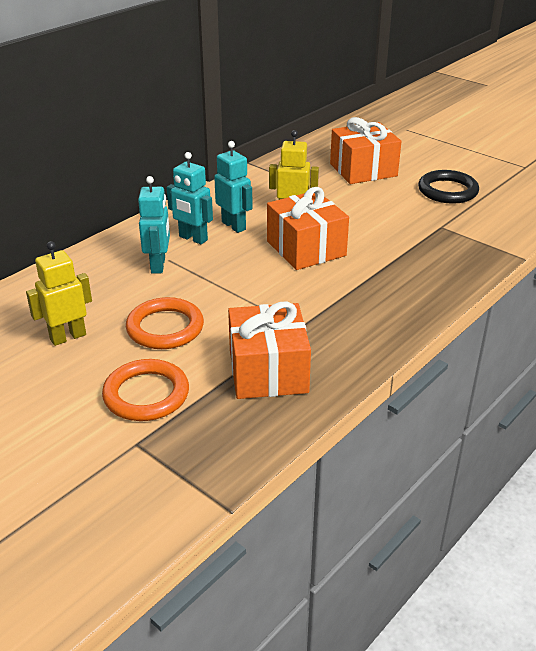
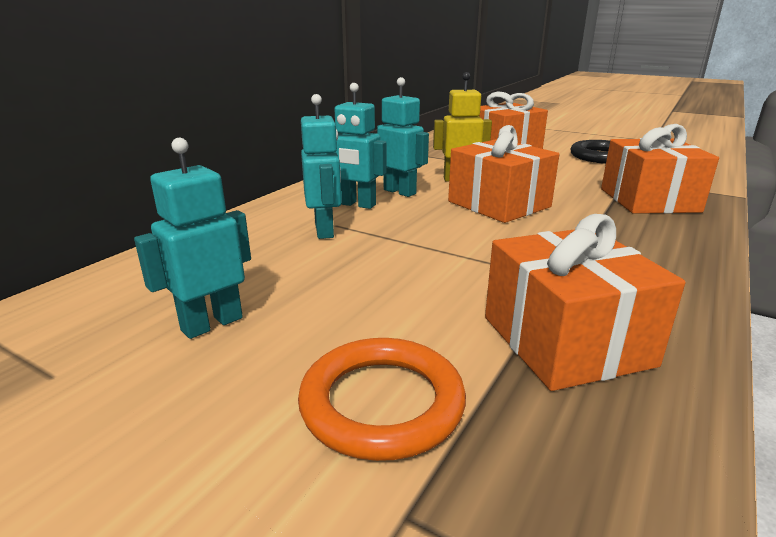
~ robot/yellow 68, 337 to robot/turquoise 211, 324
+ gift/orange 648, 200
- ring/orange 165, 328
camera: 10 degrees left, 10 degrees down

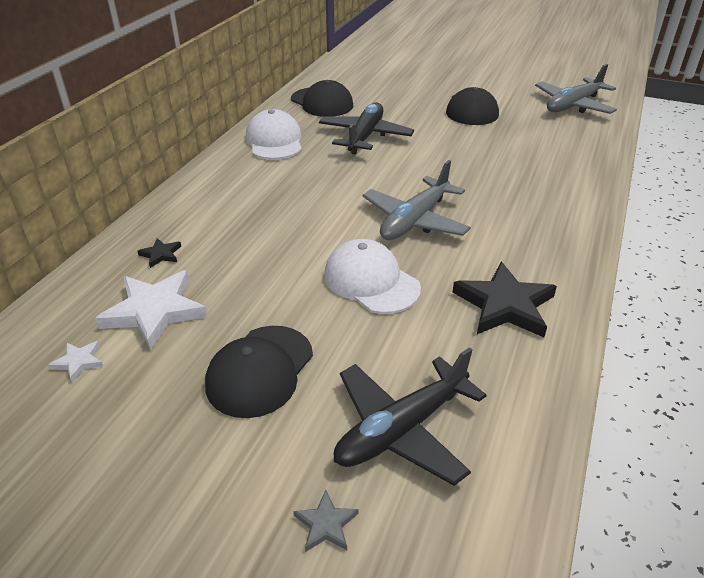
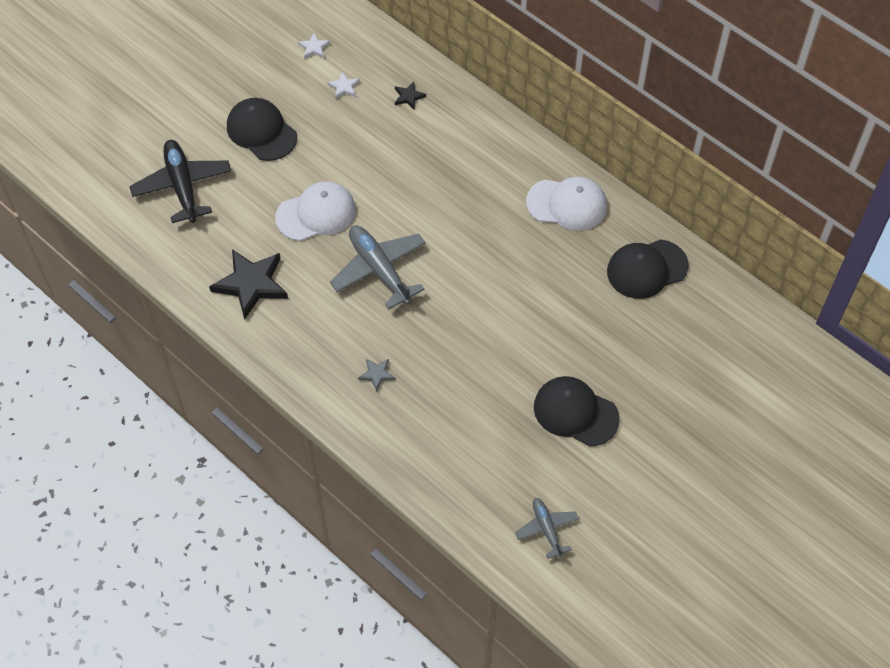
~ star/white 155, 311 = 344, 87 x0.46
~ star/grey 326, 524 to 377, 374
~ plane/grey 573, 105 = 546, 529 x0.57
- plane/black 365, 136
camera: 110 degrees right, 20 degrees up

━━━━━━━━━━━━━━━━━━━━━━━━━━━━━━

Task description :: Please copy the line that holds "344, 87 x0.46" and each line under it through the last line above, exactly as they stand, adding nothing.

Solution to this problem ::
~ star/white 155, 311 = 344, 87 x0.46
~ star/grey 326, 524 to 377, 374
~ plane/grey 573, 105 = 546, 529 x0.57
- plane/black 365, 136
camera: 110 degrees right, 20 degrees up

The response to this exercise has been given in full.